* [THE EXERCISE]:
Copy every line of the entries below word for word, leaving out the pictures.

* [RECORDS TO USE]:
— START —

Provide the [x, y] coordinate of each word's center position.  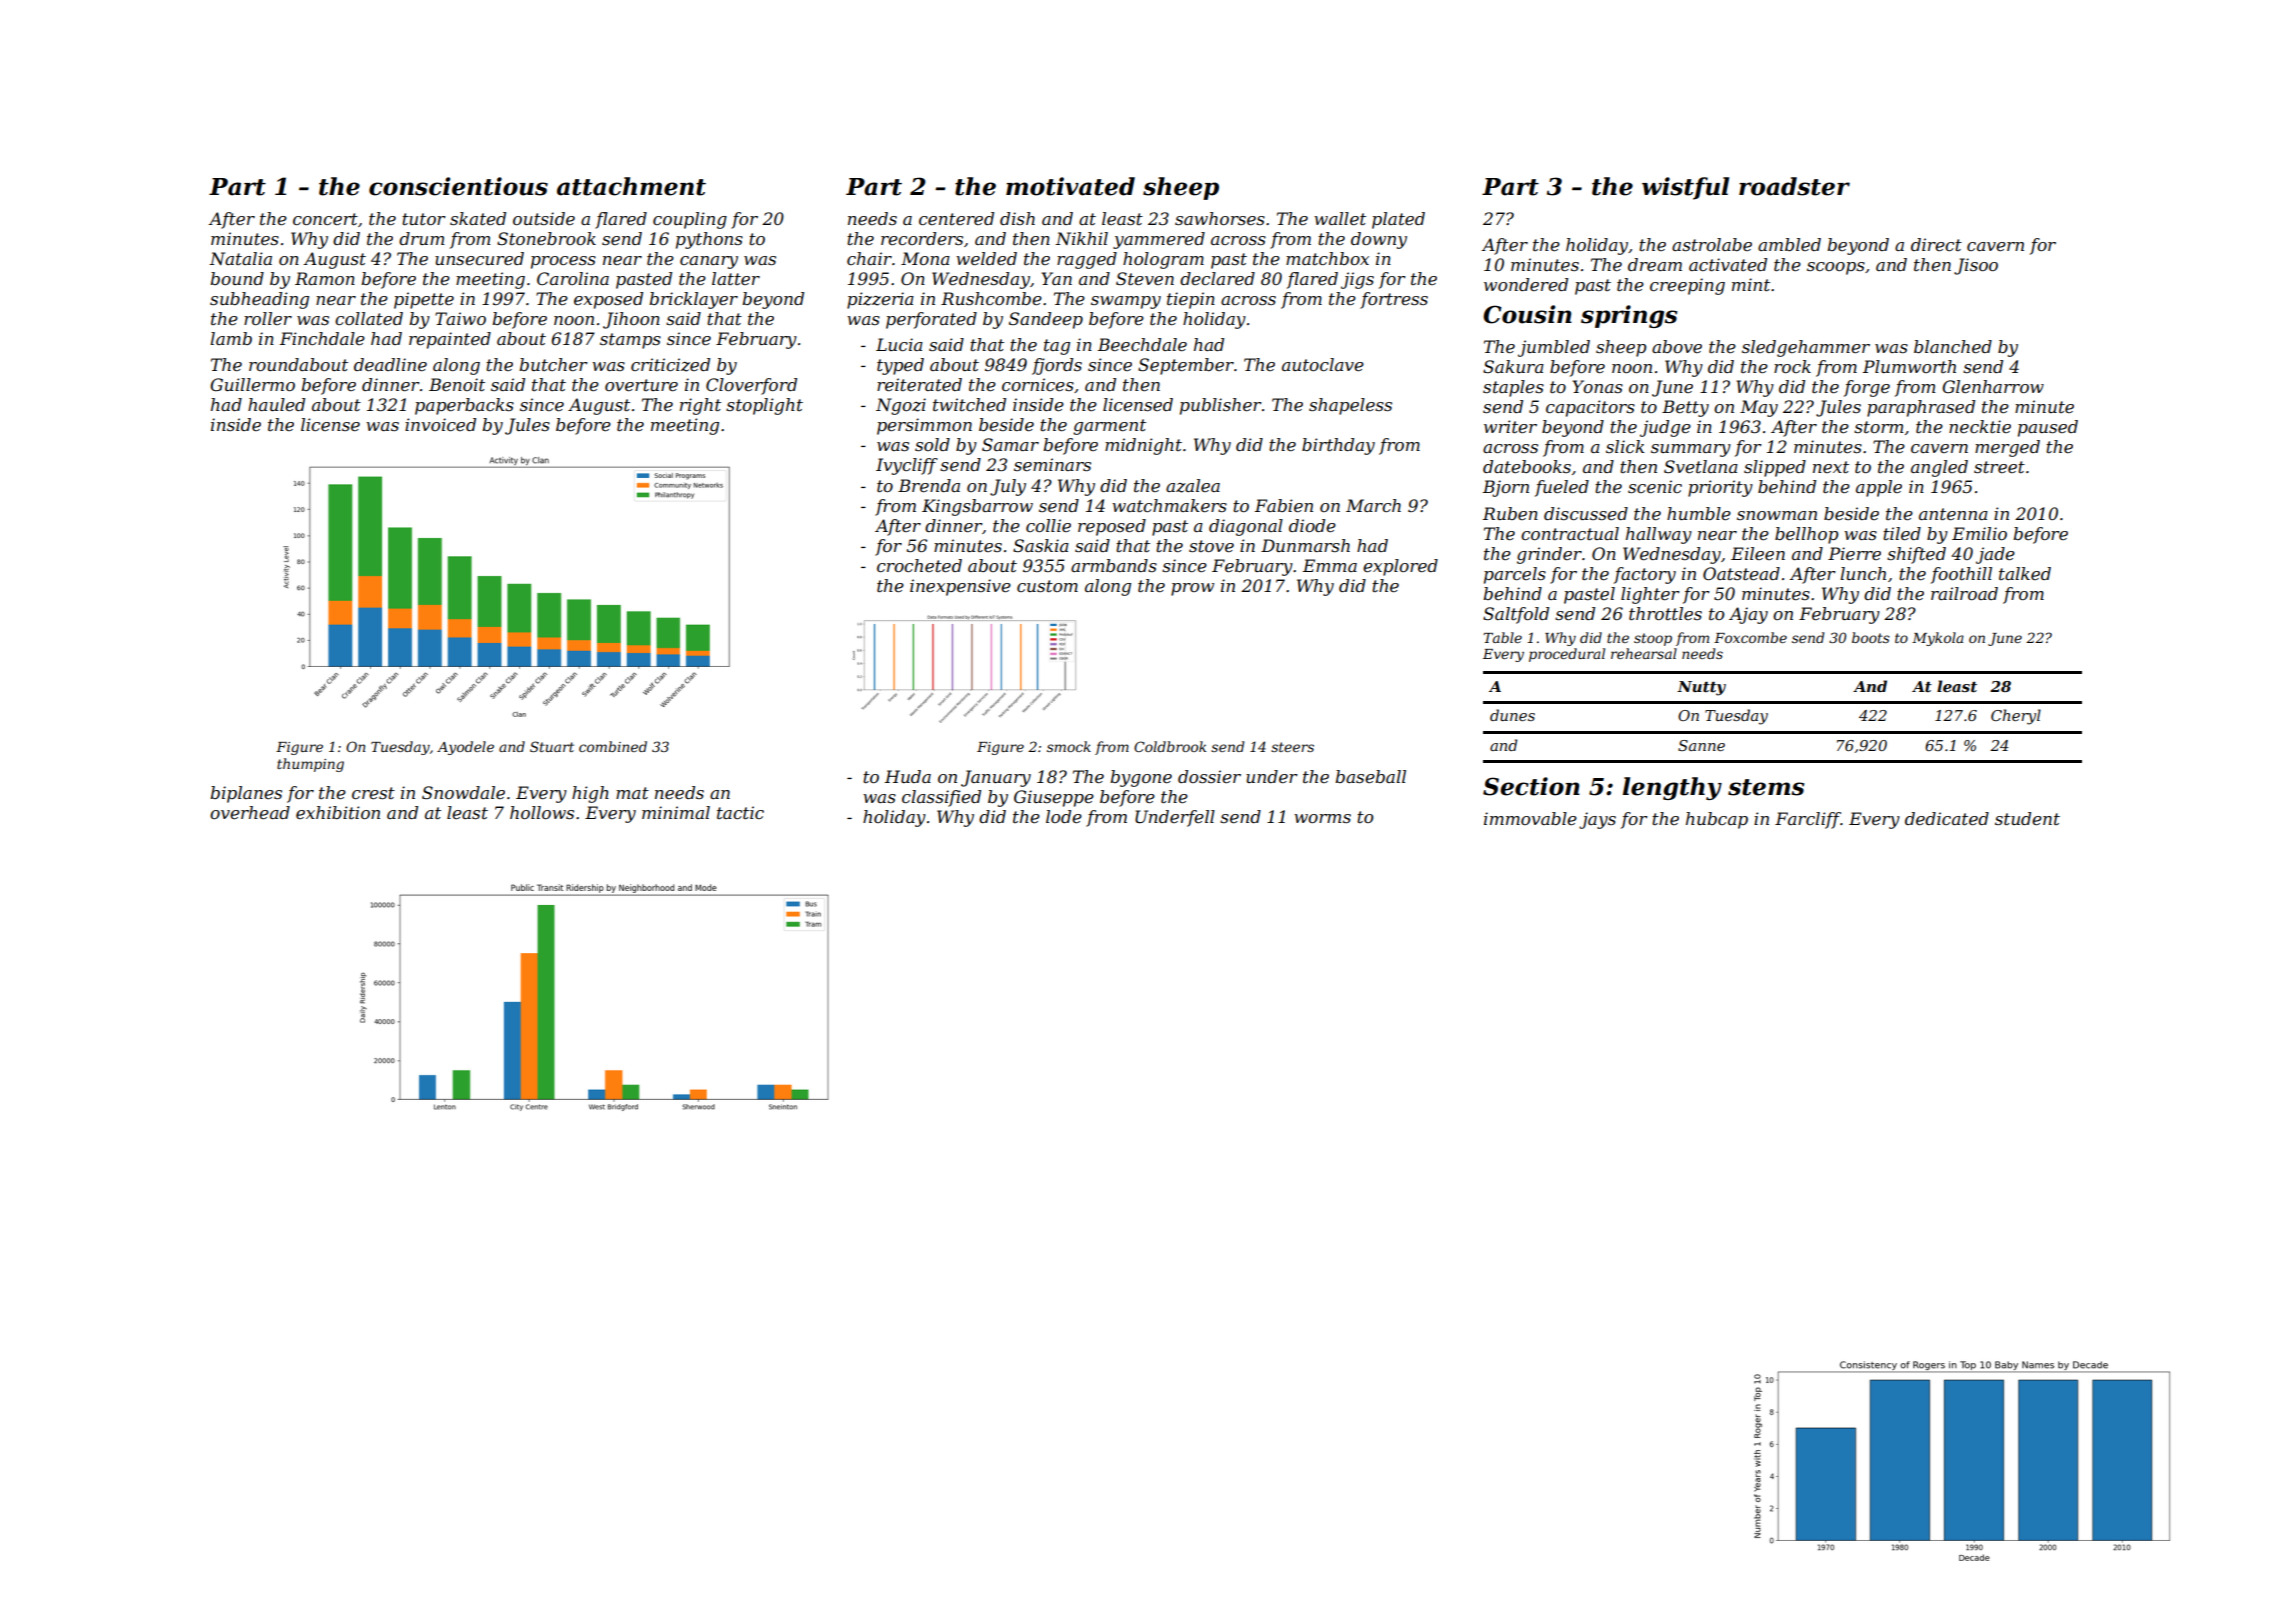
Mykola [1938, 639]
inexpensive [960, 587]
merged [2007, 448]
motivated [1070, 186]
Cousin [1527, 314]
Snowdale [463, 792]
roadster [1794, 186]
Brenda [929, 485]
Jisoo [1976, 266]
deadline [390, 364]
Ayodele [465, 748]
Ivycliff [907, 466]
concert [325, 219]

— END —

* [SOLUTION TO THE PROBLEM]:
Provide the [x, y] coordinate of each word's center position.  
Mykola [1938, 639]
inexpensive [960, 587]
merged [2007, 448]
motivated [1070, 186]
Cousin [1527, 314]
Snowdale [463, 792]
roadster [1794, 186]
Brenda [929, 485]
Jisoo [1976, 266]
deadline [390, 364]
Ayodele [465, 748]
Ivycliff [907, 466]
concert [325, 219]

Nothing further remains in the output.